* **ACTIVITY**: Using the records below, copy out exactly the line that contains "brown circle: (762, 231)" and every line that follows it, up to and including the last, and no others.
━━━ SOURCE MATERIAL
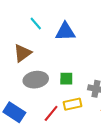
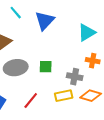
blue triangle: (65, 32) -> (45, 21), turned -45
yellow rectangle: (72, 104) -> (64, 96), moved

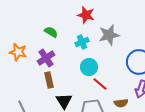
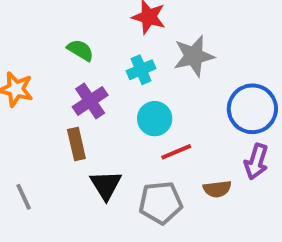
purple cross: (46, 58) -> (90, 101), moved
red line: (100, 84) -> (176, 152), turned -63

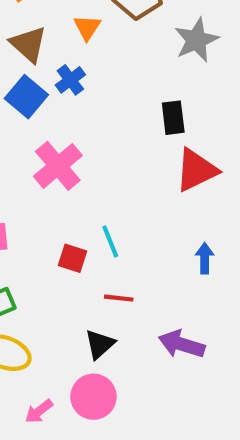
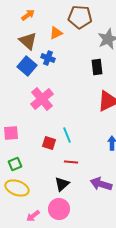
orange triangle: (87, 27) -> (56, 33), turned 32
blue cross: (70, 80) -> (48, 58), turned -32
black rectangle: (173, 118) -> (97, 67), moved

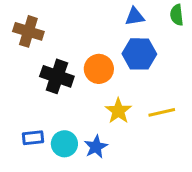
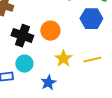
blue hexagon: (139, 54) -> (91, 19), moved
cyan circle: (64, 144) -> (24, 64), moved

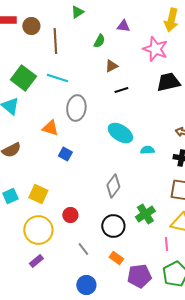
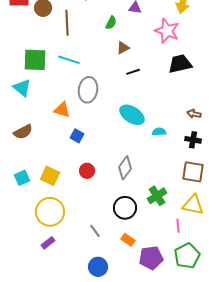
green square: (23, 78) -> (35, 60), turned -35
red circle: (70, 215) -> (87, 171), moved

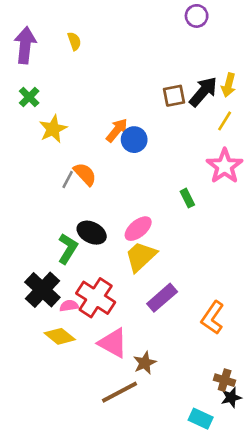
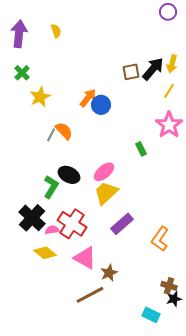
purple circle: (197, 16) -> (168, 12), moved

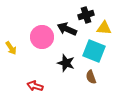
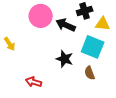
pink circle: (42, 37) -> (41, 16), moved

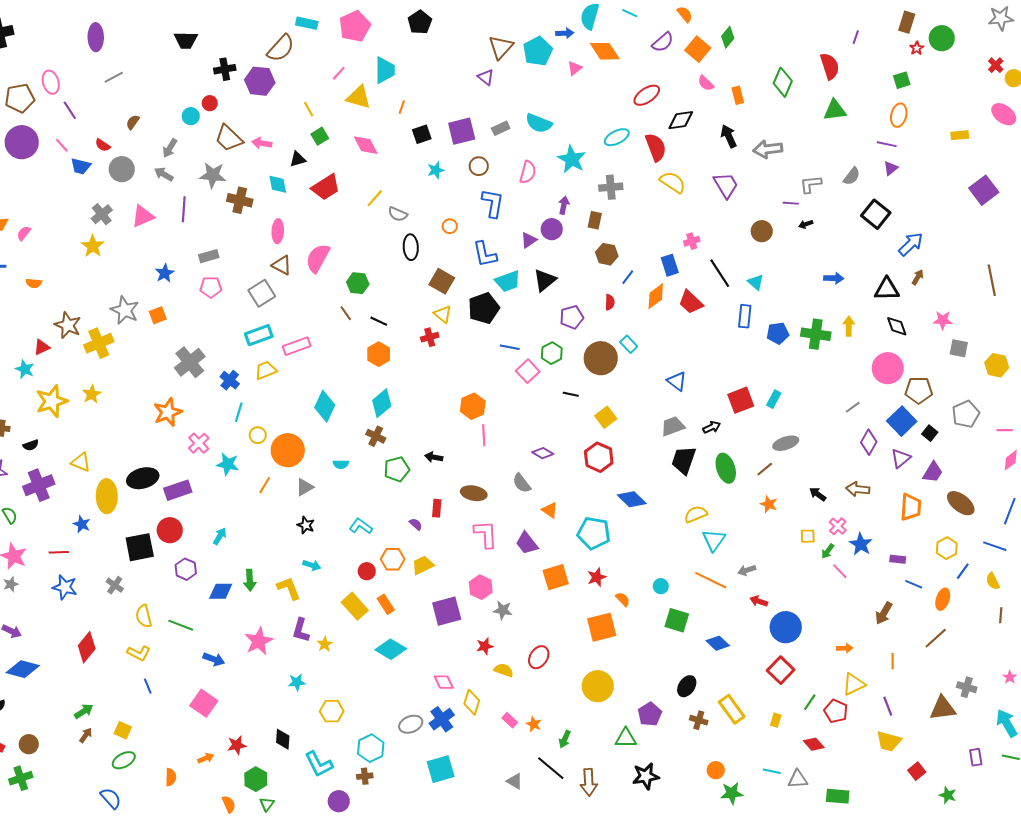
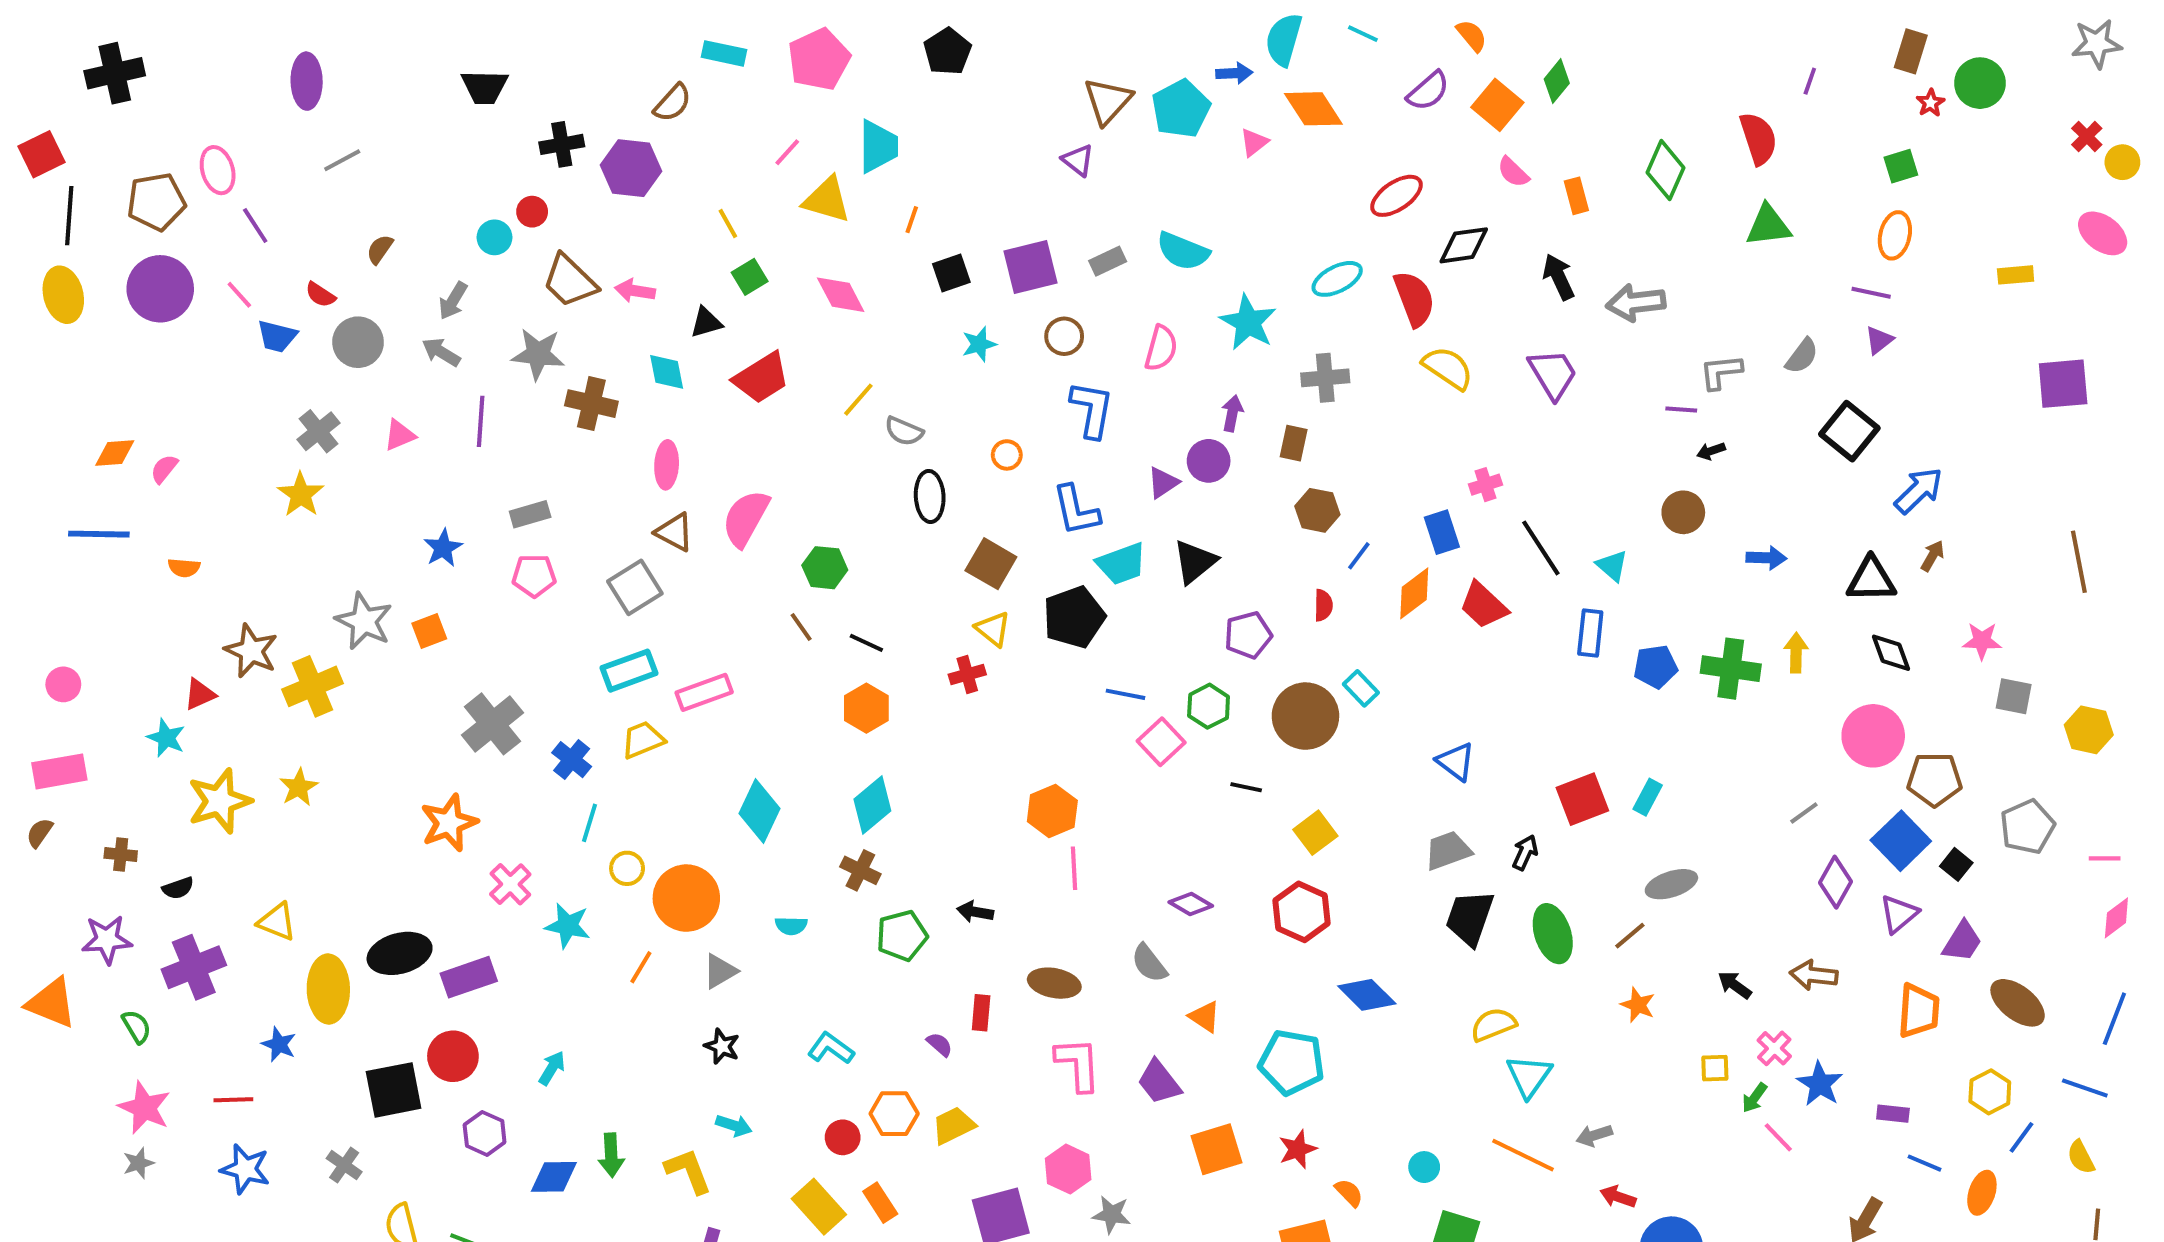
brown semicircle: (281, 48) -> (673, 103), size x0.7
purple square: (984, 190) -> (2063, 384), turned 32
pink triangle: (143, 216) -> (400, 435), size x0.7
brown circle: (762, 231) -> (1683, 512), moved
black arrow: (712, 427) -> (1525, 853), turned -42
━━━━━━
* **TASK SOLUTION**:
brown circle: (762, 231) -> (1683, 512), moved
black arrow: (712, 427) -> (1525, 853), turned -42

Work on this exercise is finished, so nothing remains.